[What is being asked]
Please write out the listing exactly, leaving each picture out.

- - - - - - -

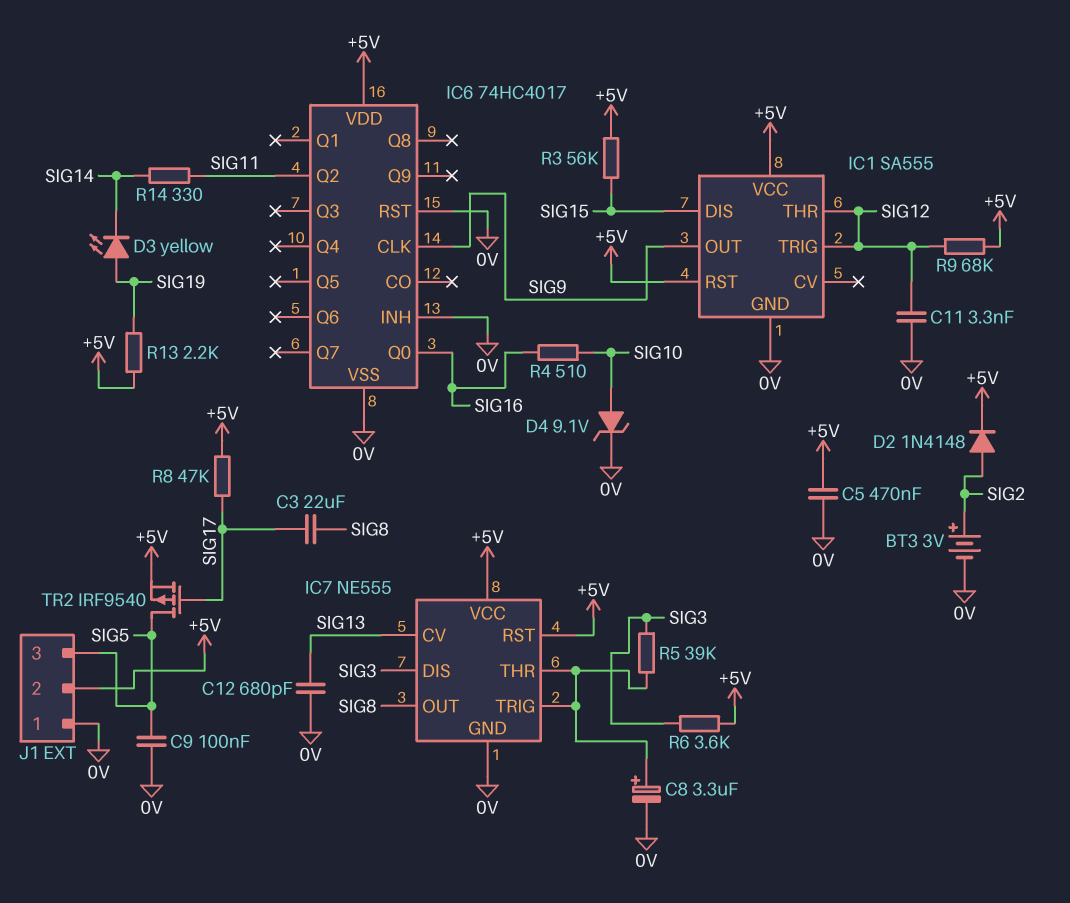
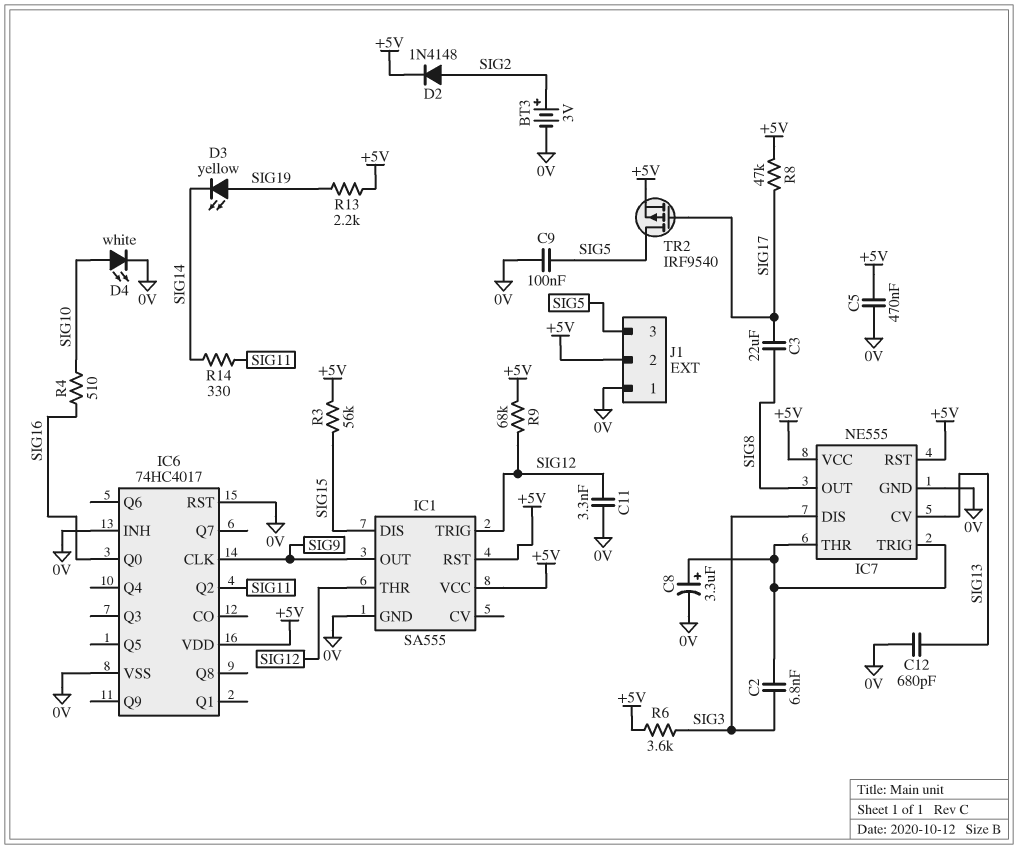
C2: none -> 6.8nF (IC7/THR, SIG3)
D4: zener 9.1V (A SIG10, K 0V) -> LED white (A SIG10, K 0V)
R5: 39k (IC7/THR, SIG3) -> none

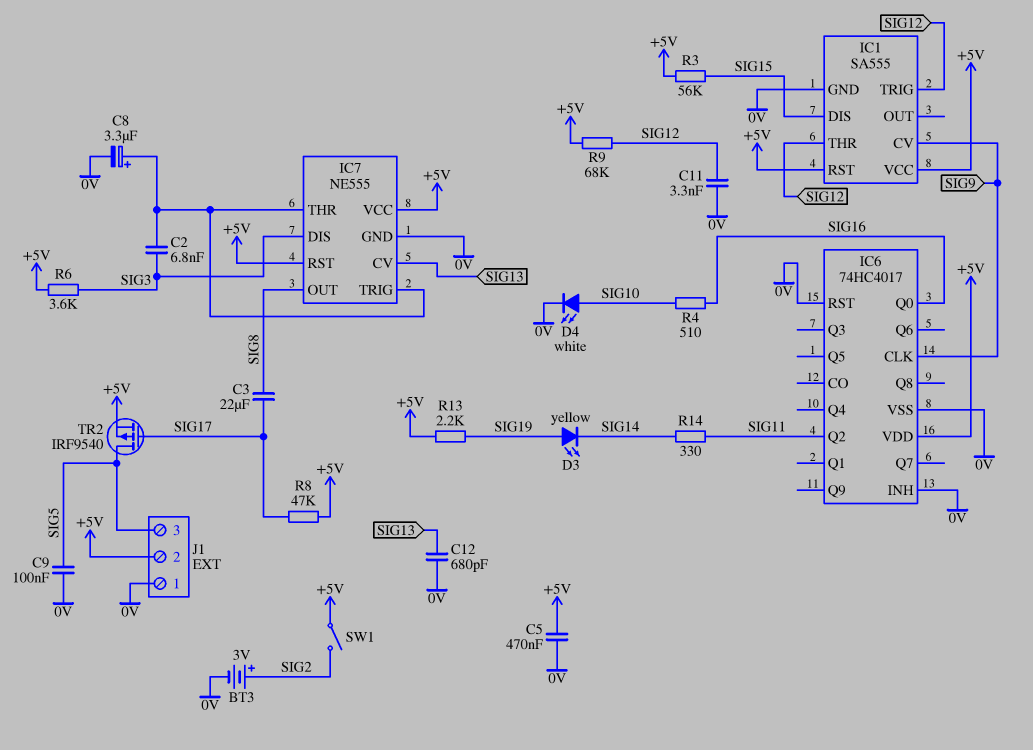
D2: diode 1N4148 (A SIG2, K +5V) -> none
IC1 pin CV: none -> SIG9
IC1 pin OUT: SIG9 -> none
SW1: none -> switch (+5V, SIG2)

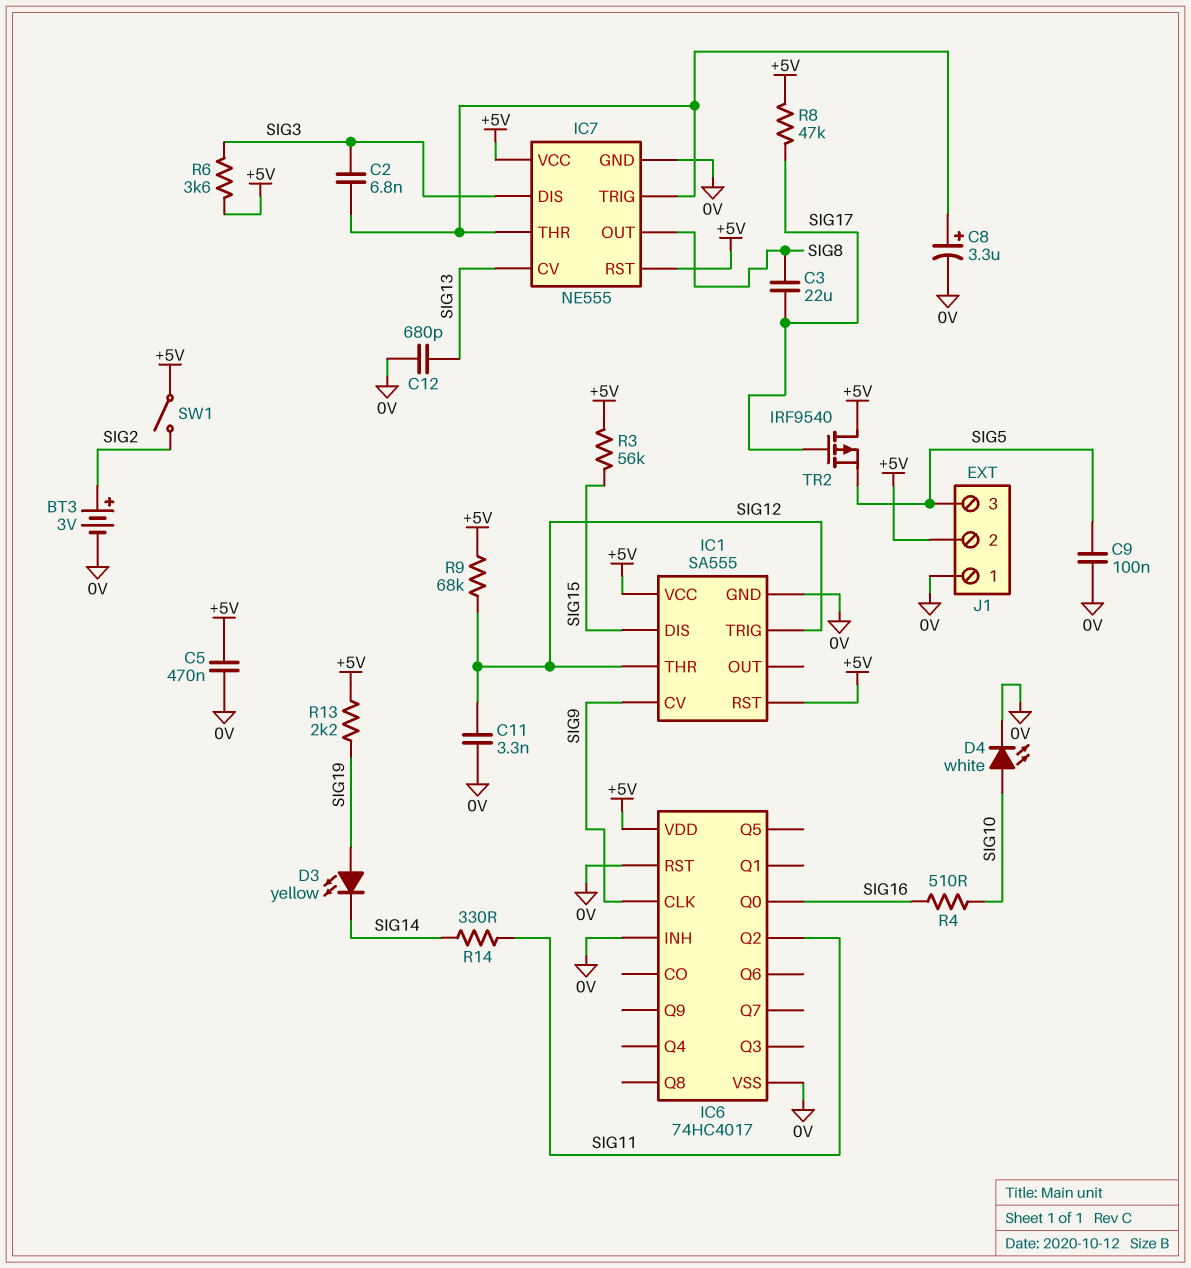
TR2: PMOS IRF9540 (G SIG17, D SIG5, S +5V) -> PMOS IRF9540 (G SIG17, D +5V, S SIG5)

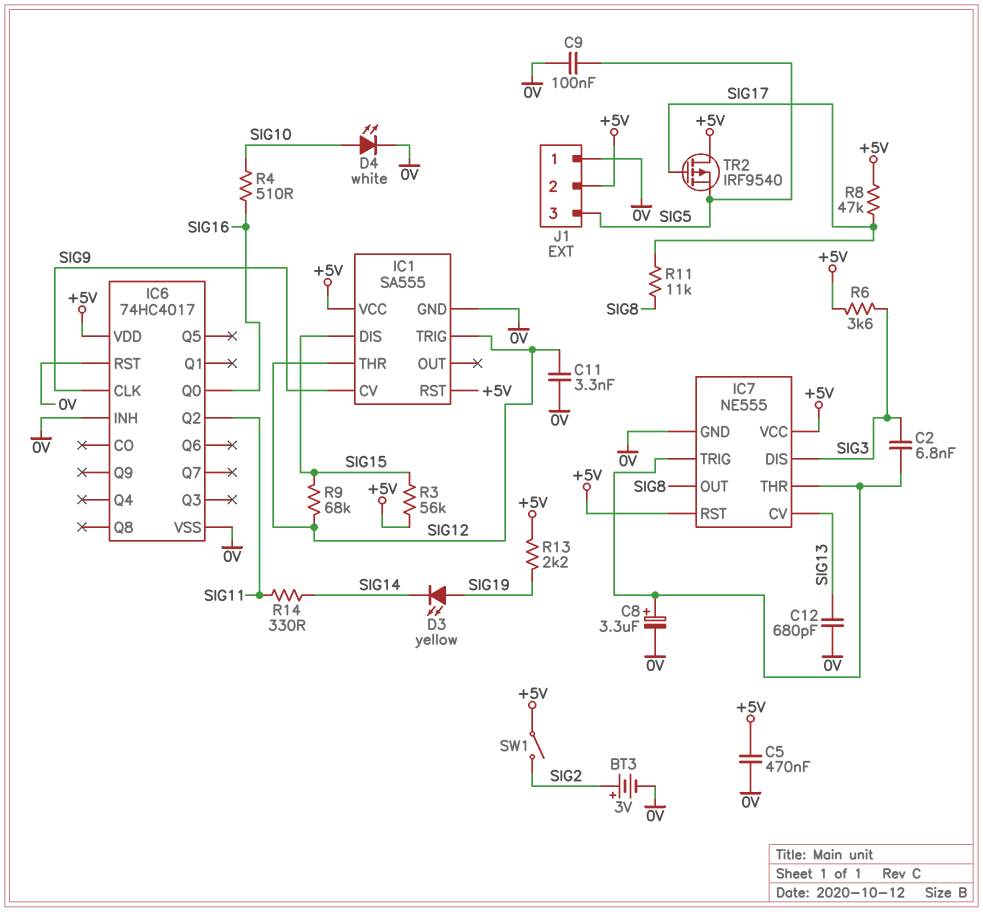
C3: 22uF (SIG8, SIG17) -> none
R9: 68k (+5V, SIG12) -> 68k (SIG12, SIG15)
R11: none -> 11k (SIG8, SIG17)

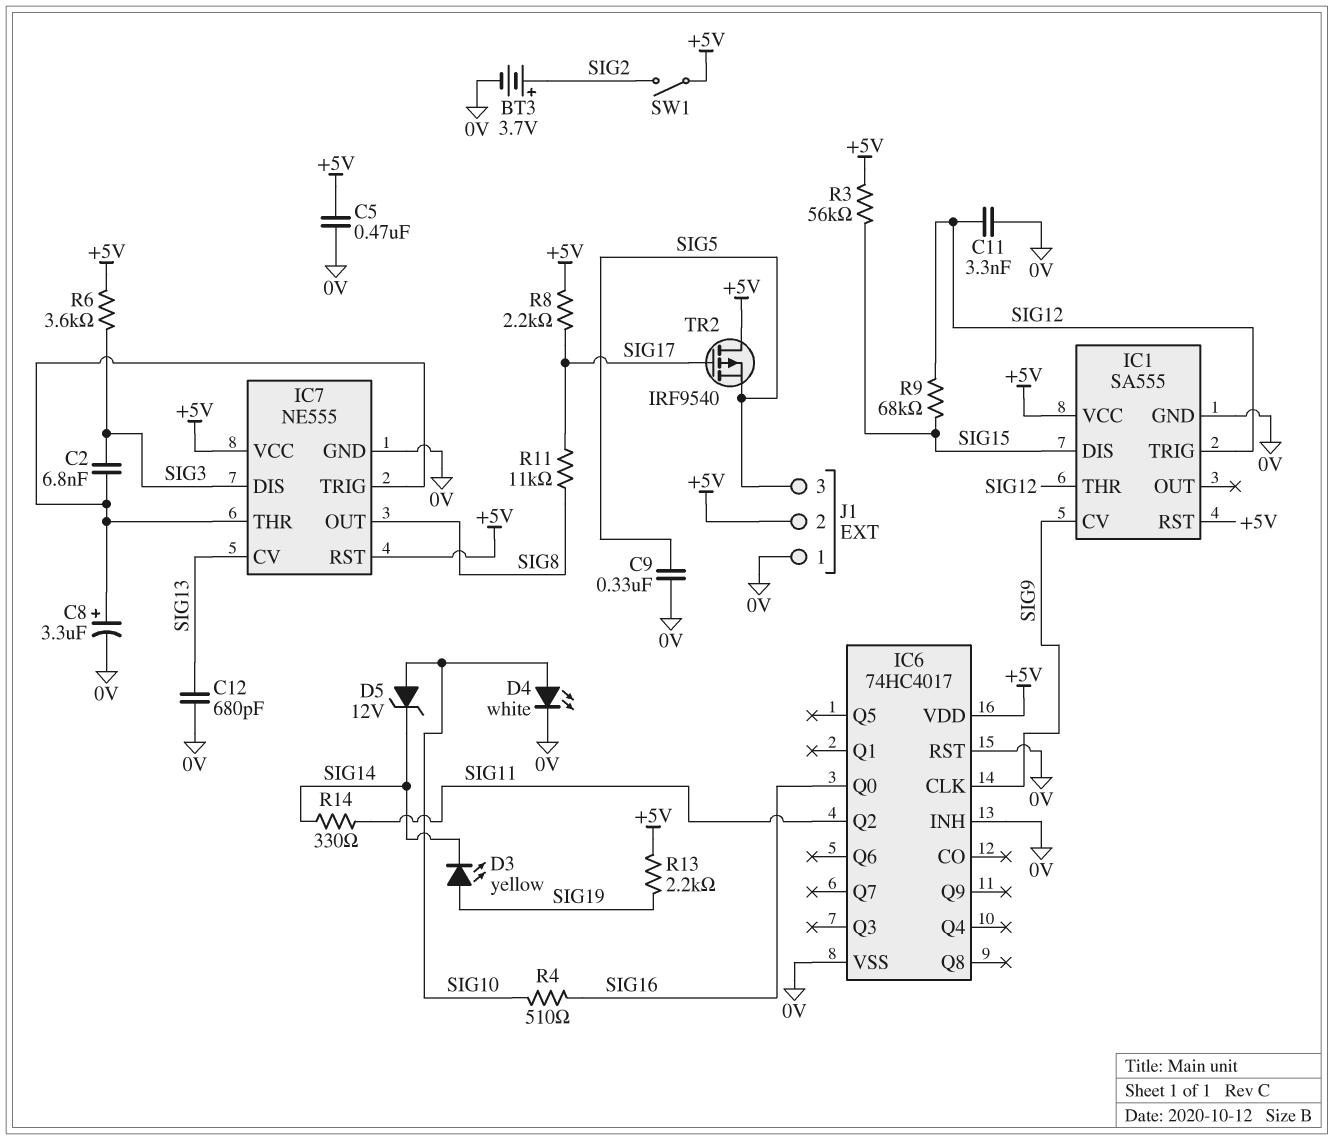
BT3: 3V (plus SIG2, minus 0V) -> 3.7V (plus SIG2, minus 0V)
C9: 100nF (0V, SIG5) -> 330nF (0V, SIG5)
D5: none -> zener 12V (A SIG10, K SIG14)
R8: 47k (+5V, SIG17) -> 2.2k (+5V, SIG17)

- - - - - - -

[Response for this exercise]
C2: none -> 6.8nF (IC7/THR, SIG3)
D4: zener 9.1V (A SIG10, K 0V) -> LED white (A SIG10, K 0V)
R5: 39k (IC7/THR, SIG3) -> none

D2: diode 1N4148 (A SIG2, K +5V) -> none
IC1 pin CV: none -> SIG9
IC1 pin OUT: SIG9 -> none
SW1: none -> switch (+5V, SIG2)

TR2: PMOS IRF9540 (G SIG17, D SIG5, S +5V) -> PMOS IRF9540 (G SIG17, D +5V, S SIG5)

C3: 22uF (SIG8, SIG17) -> none
R9: 68k (+5V, SIG12) -> 68k (SIG12, SIG15)
R11: none -> 11k (SIG8, SIG17)

BT3: 3V (plus SIG2, minus 0V) -> 3.7V (plus SIG2, minus 0V)
C9: 100nF (0V, SIG5) -> 330nF (0V, SIG5)
D5: none -> zener 12V (A SIG10, K SIG14)
R8: 47k (+5V, SIG17) -> 2.2k (+5V, SIG17)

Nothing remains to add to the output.